WHAT THE TASK REQUIRES: Beginning with the line that contains "(532, 205) = (550, 286): green", copy each remaining line of the data below exactly.

── RAW DATA

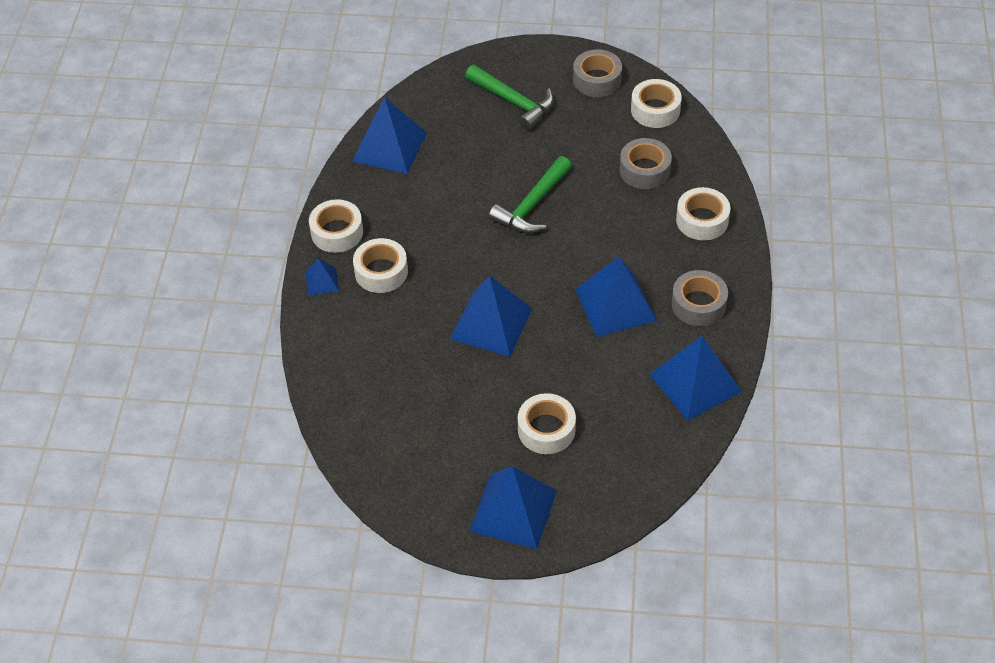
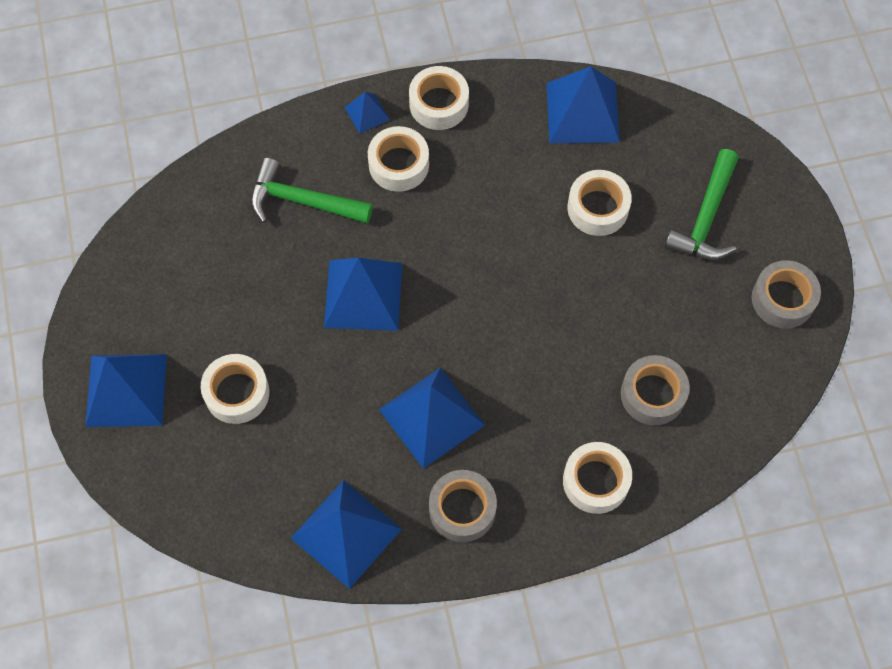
camera: 70 degrees right, 15 degrees up
(532, 205) = (550, 286): green hammer -> green hammer (302, 201)
(655, 110) = (759, 380): white tape -> white tape (598, 208)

────

TASK OUTPUT:
(532, 205) = (550, 286): green hammer -> green hammer (302, 201)
(655, 110) = (759, 380): white tape -> white tape (598, 208)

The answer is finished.